» What this task involves
Print exactly the lines from the one containing "moved | kuzederox" through the last line of the entries below; the pictures stay out of the copy.

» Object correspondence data
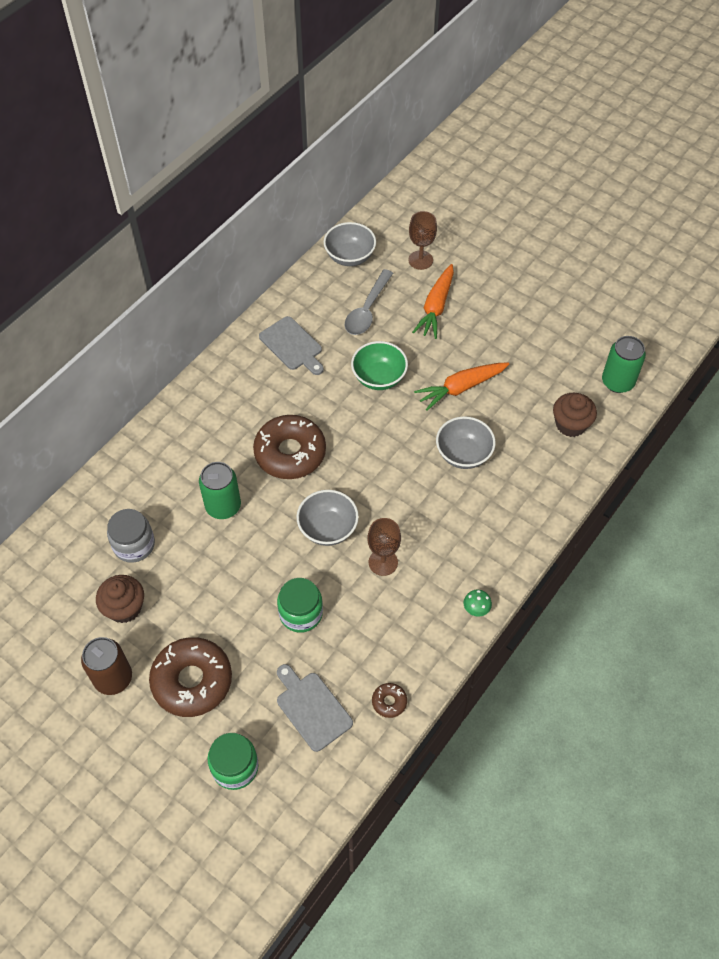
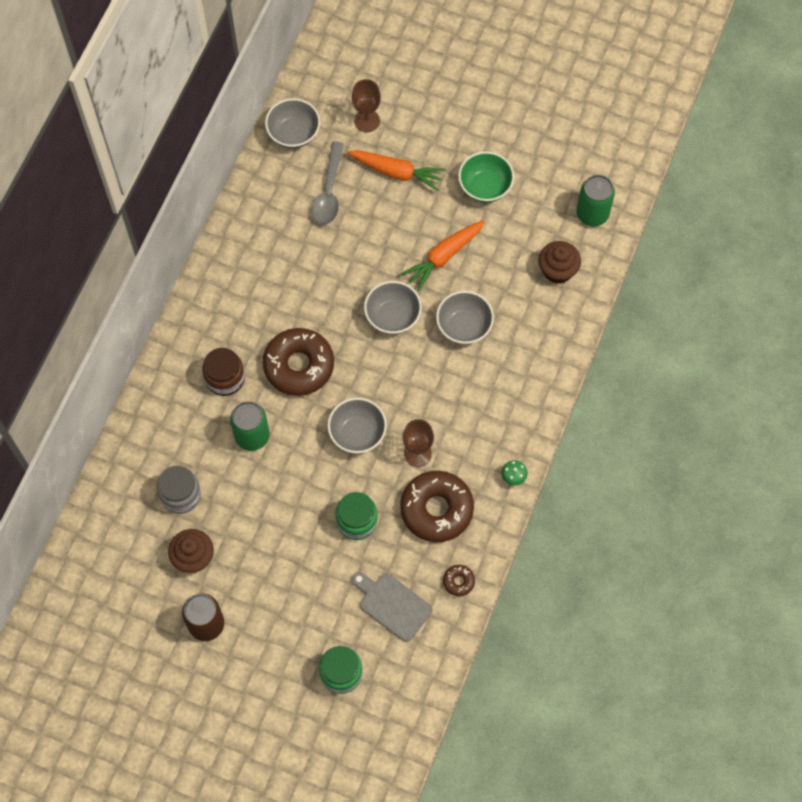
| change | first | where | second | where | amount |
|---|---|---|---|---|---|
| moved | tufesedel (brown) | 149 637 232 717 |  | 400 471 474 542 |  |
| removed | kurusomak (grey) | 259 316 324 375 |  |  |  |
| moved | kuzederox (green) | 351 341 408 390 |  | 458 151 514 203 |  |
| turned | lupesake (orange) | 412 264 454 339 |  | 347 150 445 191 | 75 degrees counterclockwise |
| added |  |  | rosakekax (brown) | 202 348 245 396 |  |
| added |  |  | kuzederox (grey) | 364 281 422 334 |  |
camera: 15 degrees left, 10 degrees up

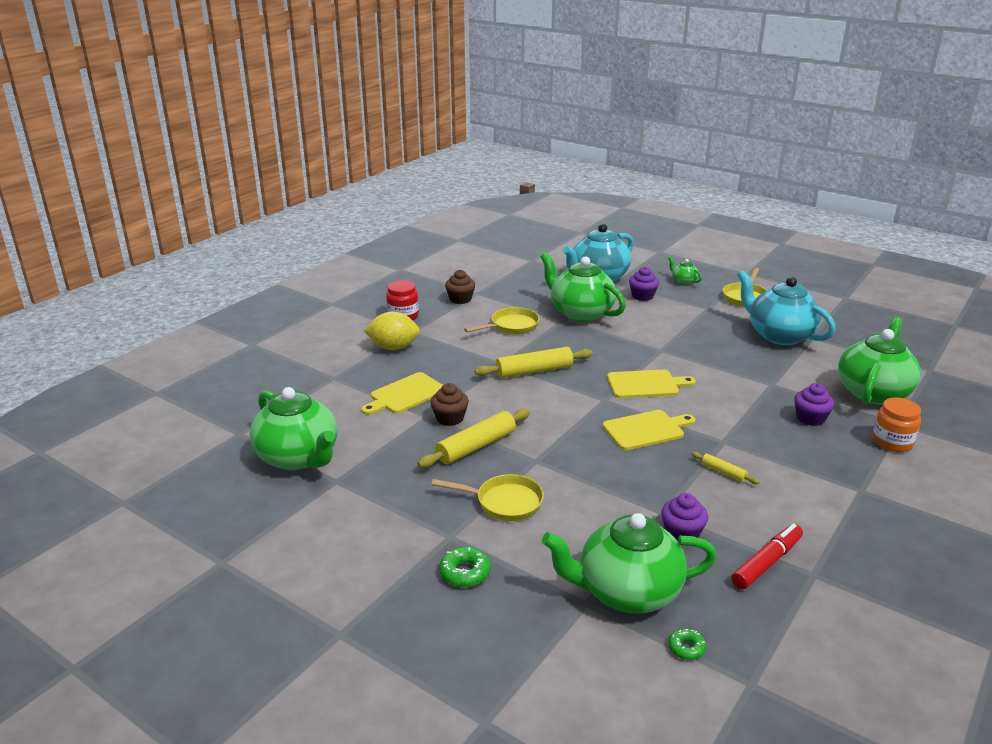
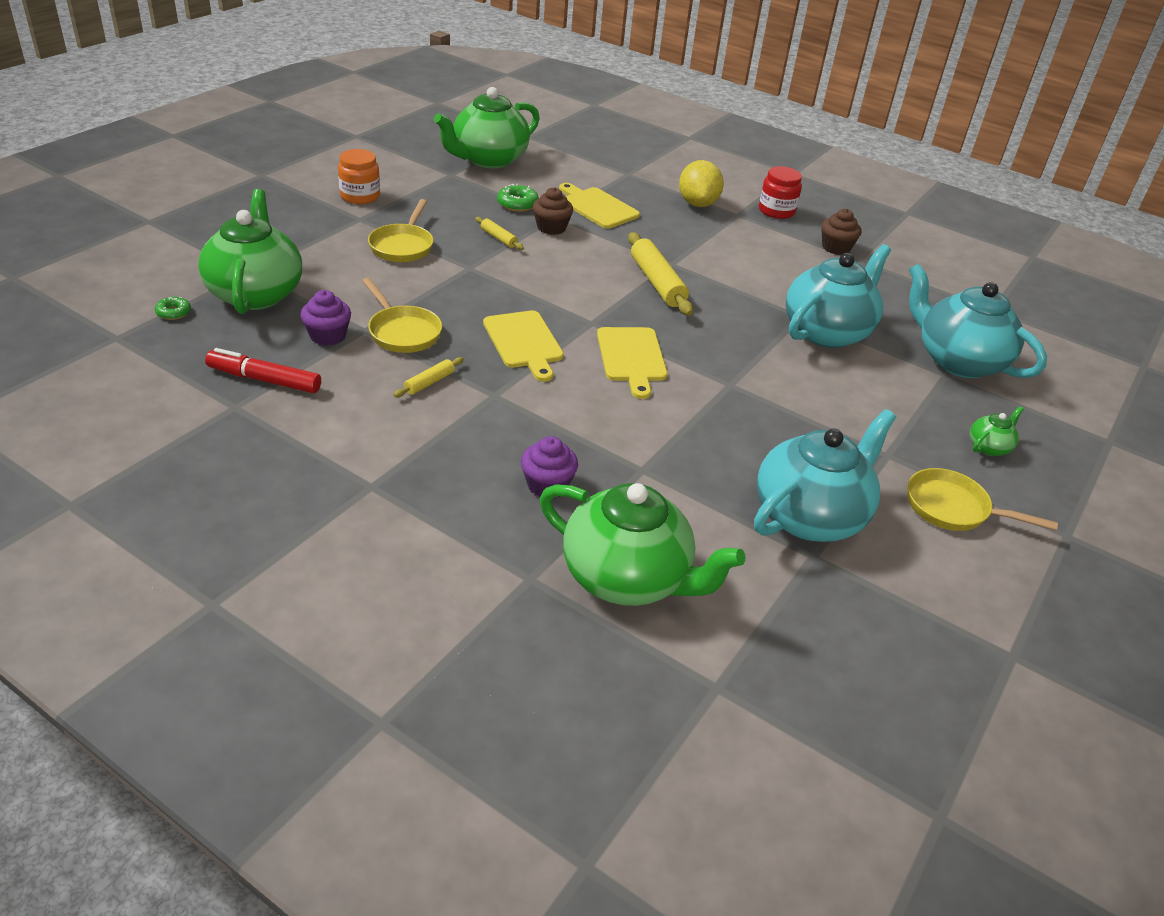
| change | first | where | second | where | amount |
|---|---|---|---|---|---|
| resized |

» Result of the task
| moved | kuzederox (green) | 351 341 408 390 |  | 458 151 514 203 |  |
| turned | lupesake (orange) | 412 264 454 339 |  | 347 150 445 191 | 75 degrees counterclockwise |
| added |  |  | rosakekax (brown) | 202 348 245 396 |  |
| added |  |  | kuzederox (grey) | 364 281 422 334 |  |
camera: 15 degrees left, 10 degrees up

| change | first | where | second | where | amount |
|---|---|---|---|---|---|
| resized |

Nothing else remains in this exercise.